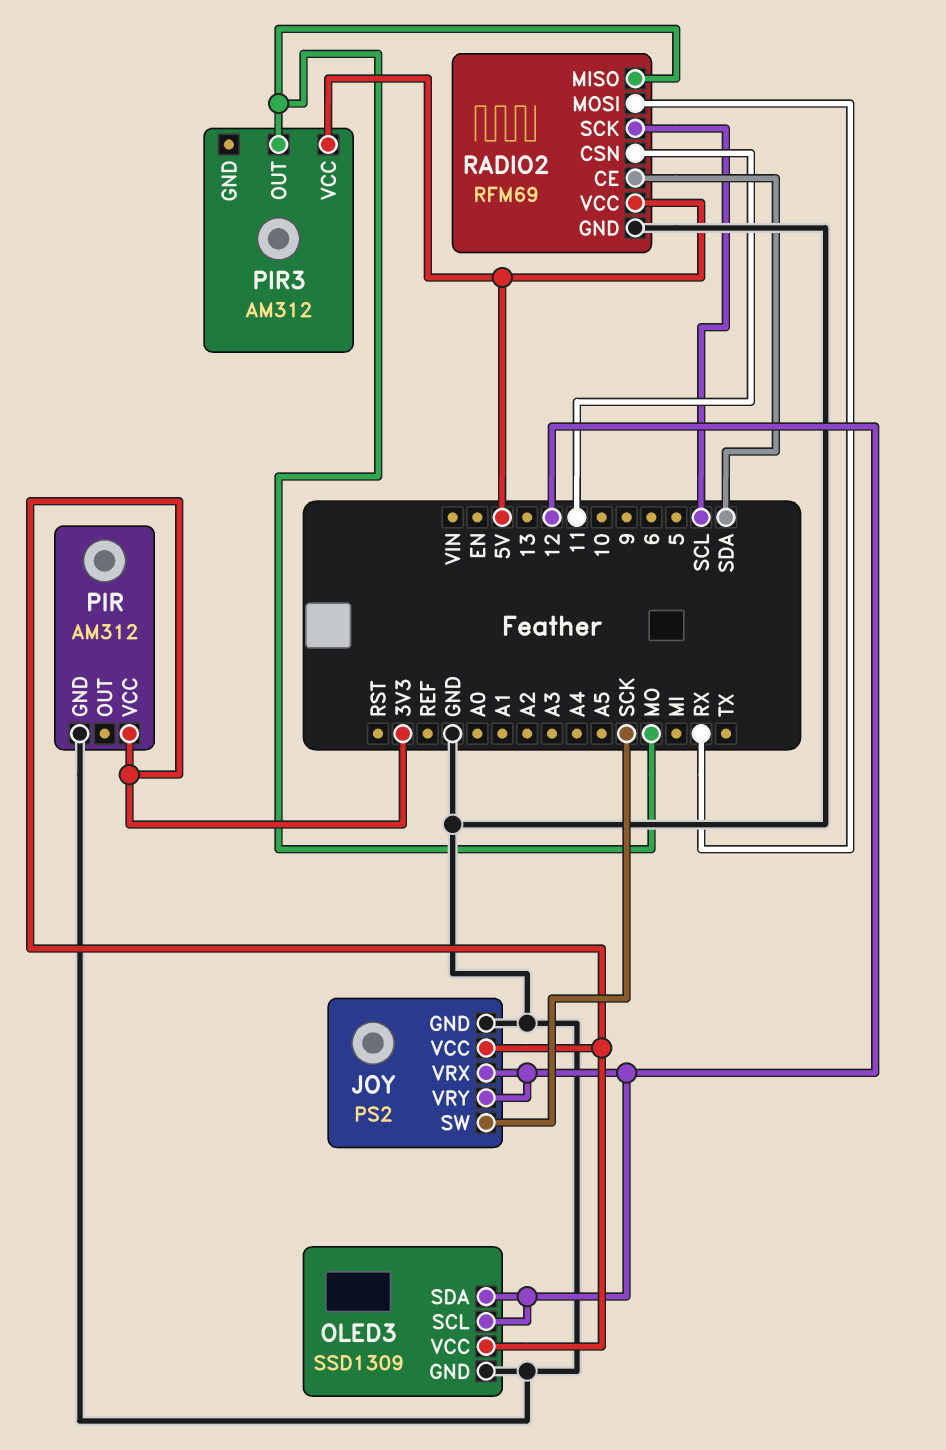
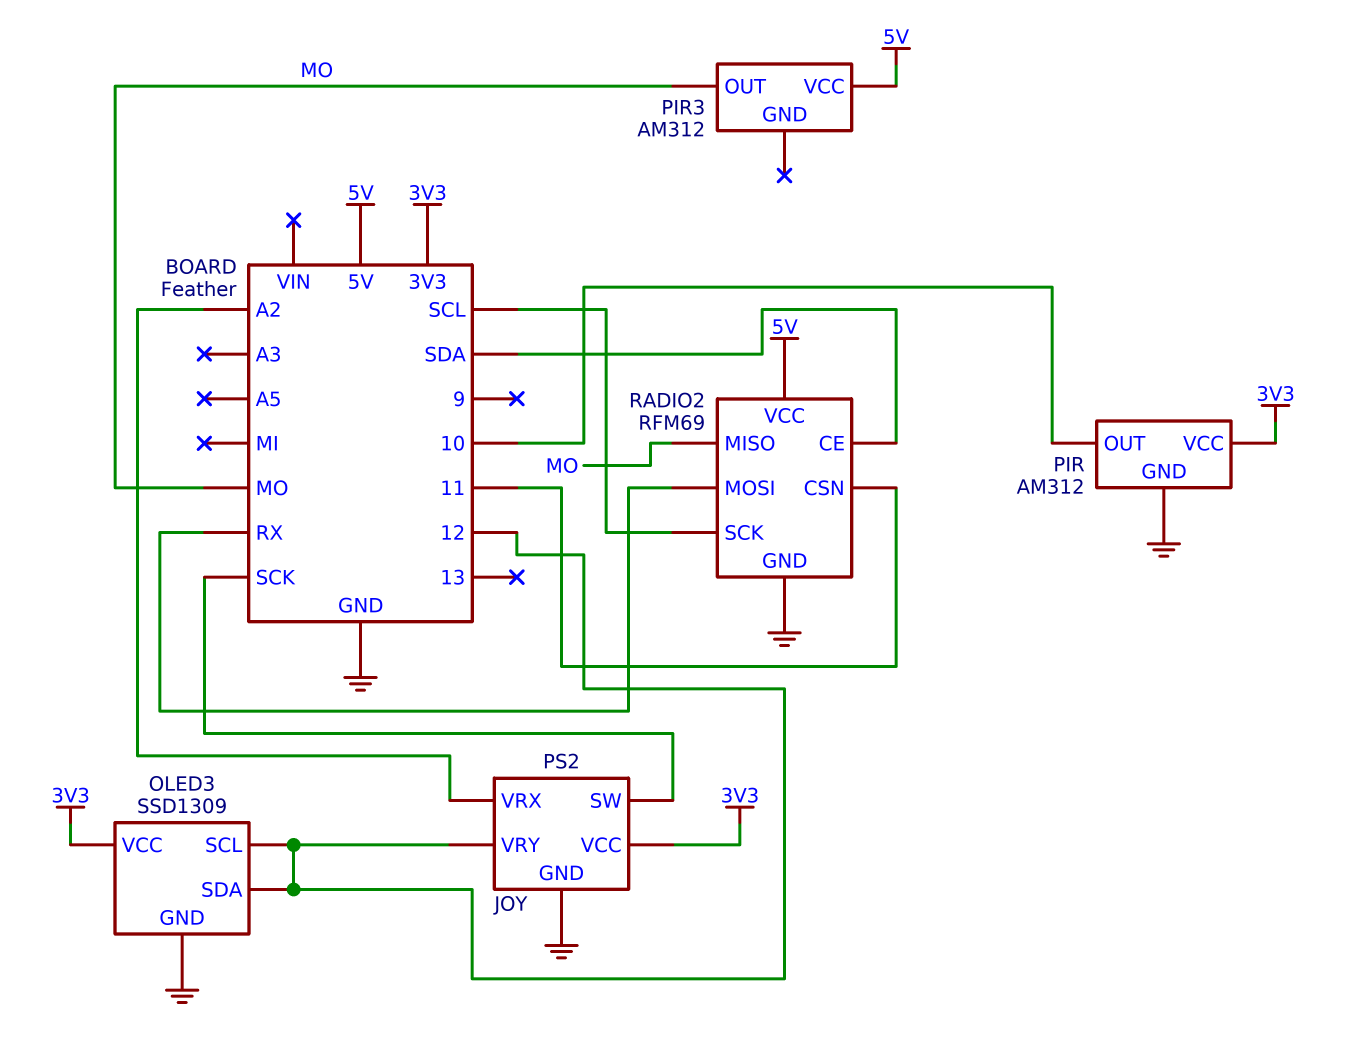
JOY pin VRX: 12 -> A2
PIR pin OUT: none -> 10

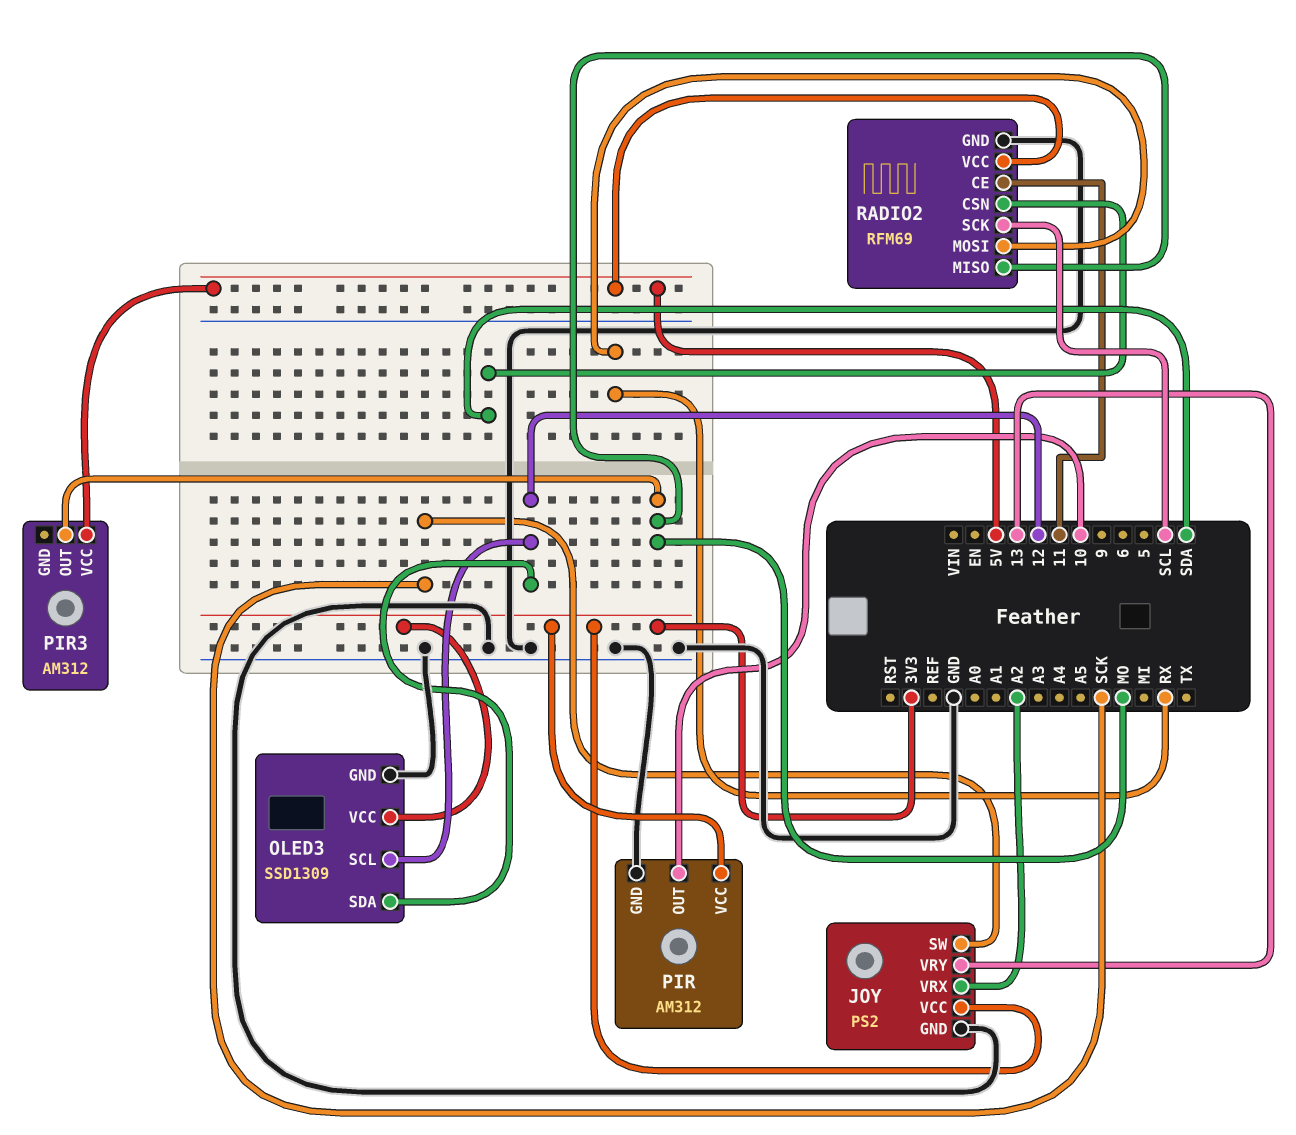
JOY pin VRY: 12 -> 13
RADIO2 pin CE: SDA -> 11
RADIO2 pin CSN: 11 -> SDA

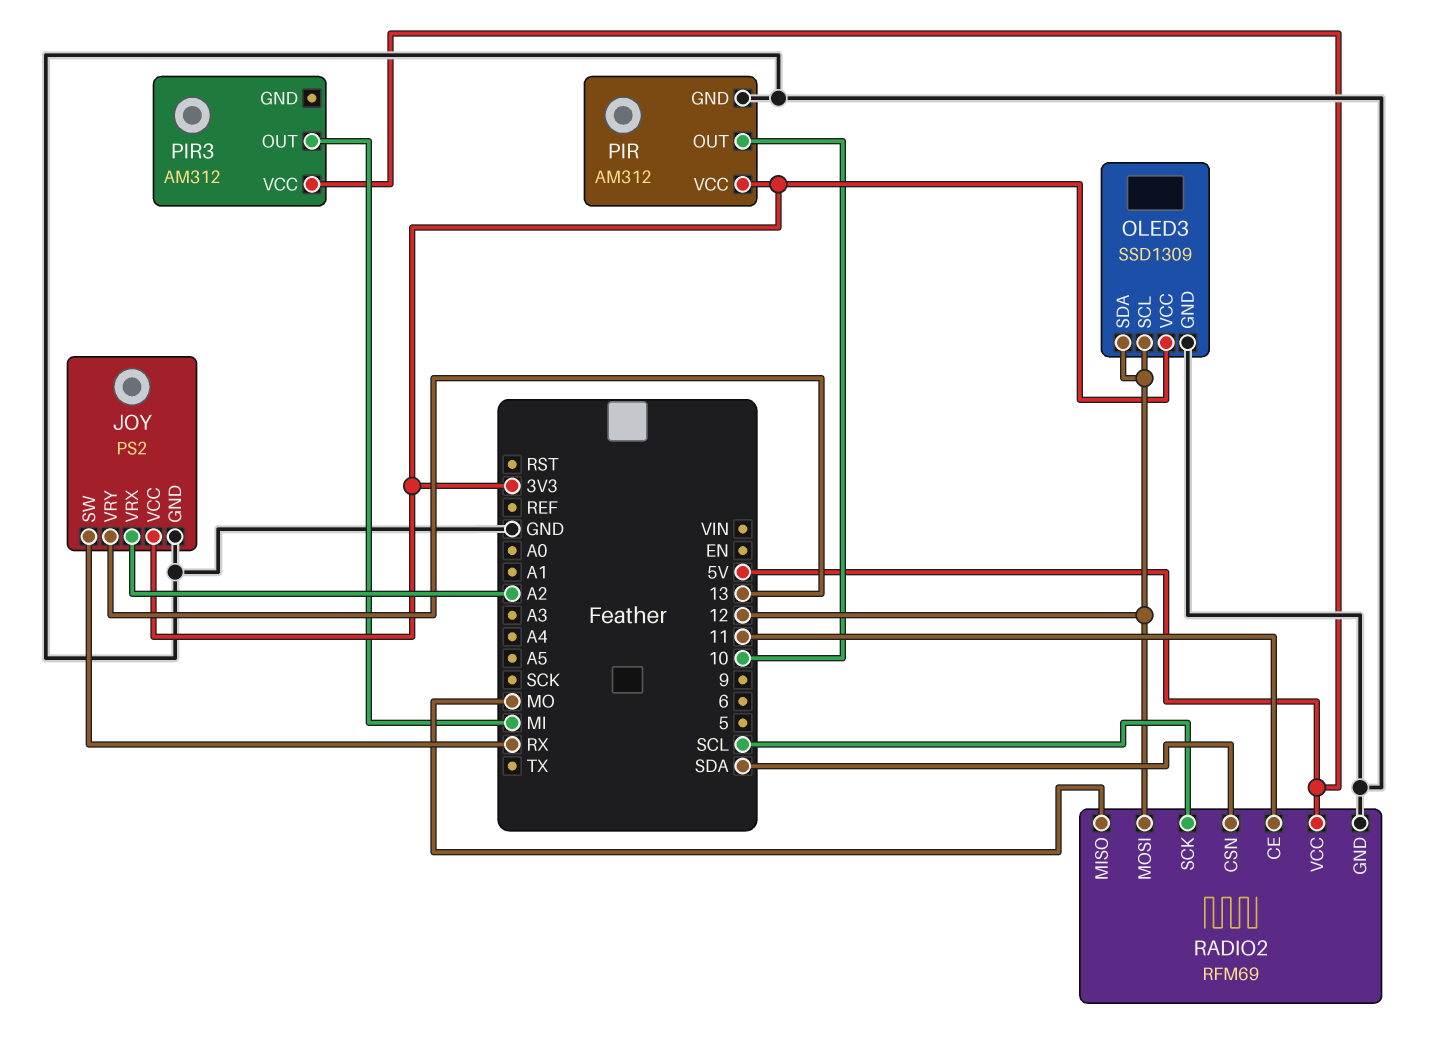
JOY pin SW: SCK -> RX
PIR3 pin OUT: MO -> MI
RADIO2 pin MOSI: RX -> 12

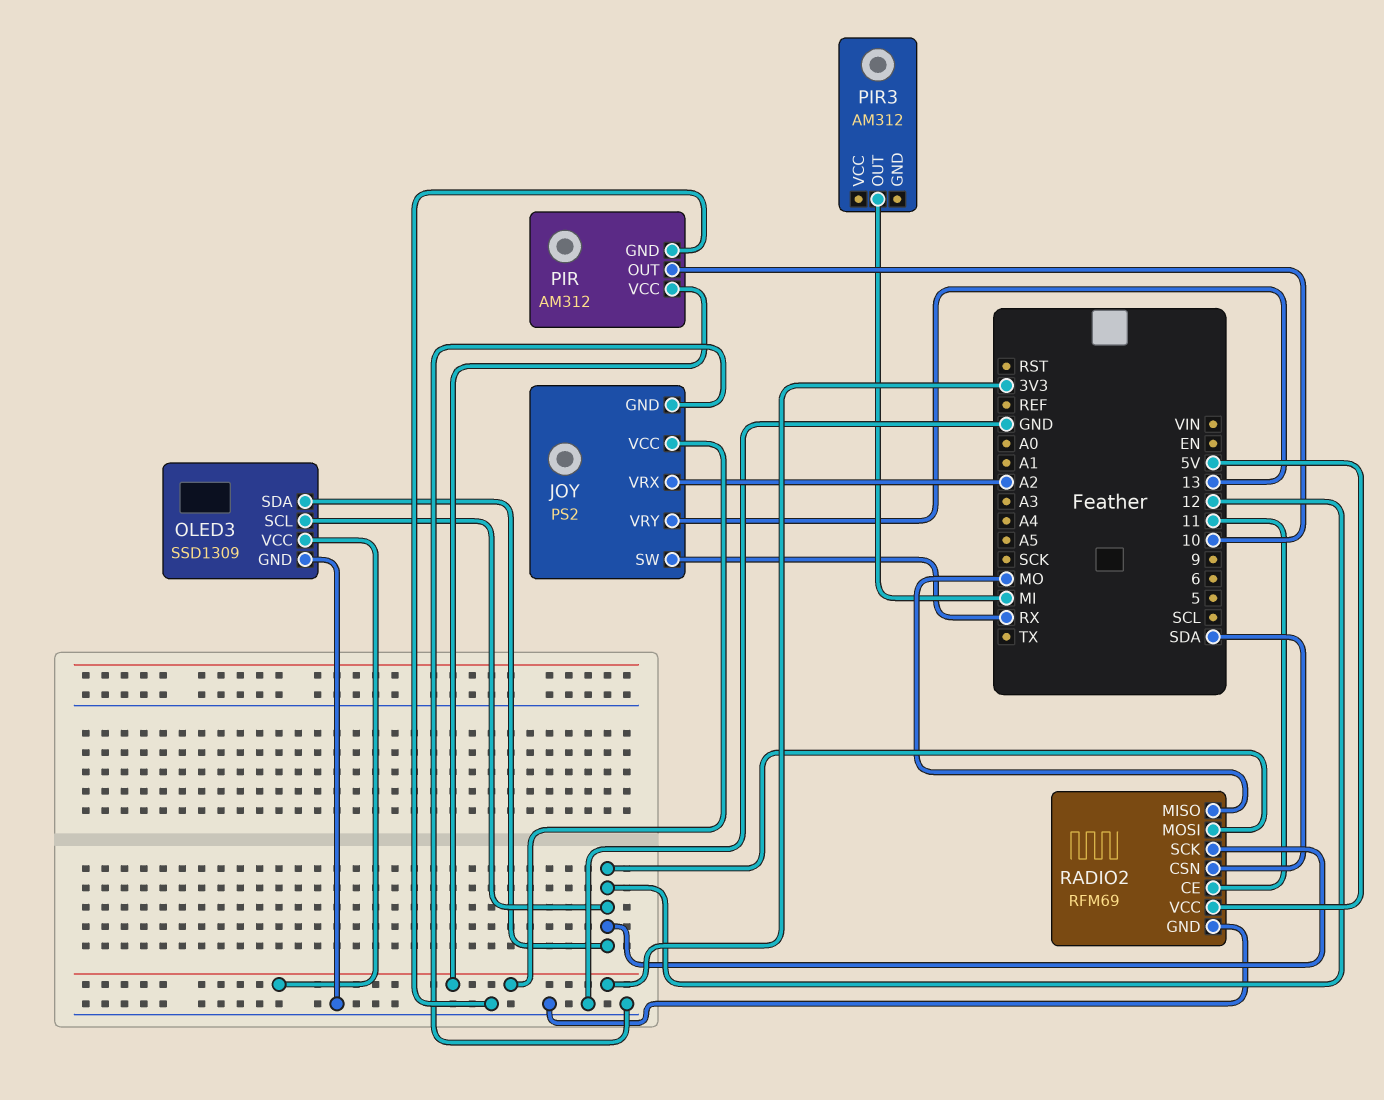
PIR3 pin VCC: 5V -> none
RADIO2 pin SCK: SCL -> 12

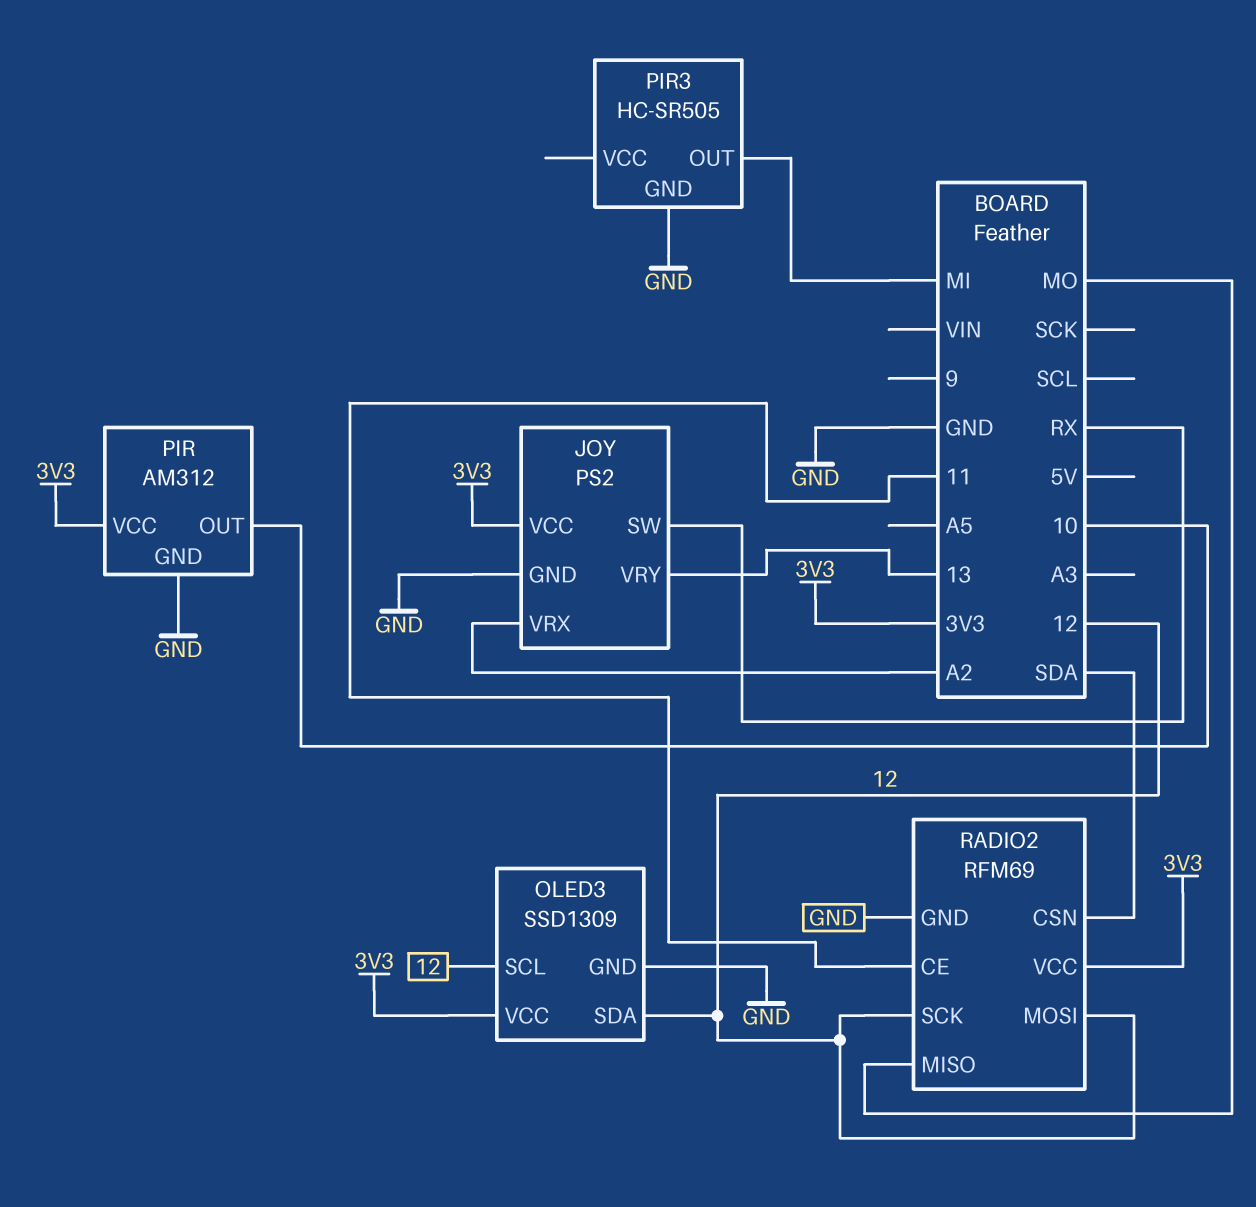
PIR3: AM312 -> HC-SR505
PIR3 pin GND: none -> GND
RADIO2 pin VCC: 5V -> 3V3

• • •

**Problem description**
Return every entry above word for word, leaving pictures out.

**Result of this exercise**
JOY pin VRX: 12 -> A2
PIR pin OUT: none -> 10

JOY pin VRY: 12 -> 13
RADIO2 pin CE: SDA -> 11
RADIO2 pin CSN: 11 -> SDA

JOY pin SW: SCK -> RX
PIR3 pin OUT: MO -> MI
RADIO2 pin MOSI: RX -> 12

PIR3 pin VCC: 5V -> none
RADIO2 pin SCK: SCL -> 12

PIR3: AM312 -> HC-SR505
PIR3 pin GND: none -> GND
RADIO2 pin VCC: 5V -> 3V3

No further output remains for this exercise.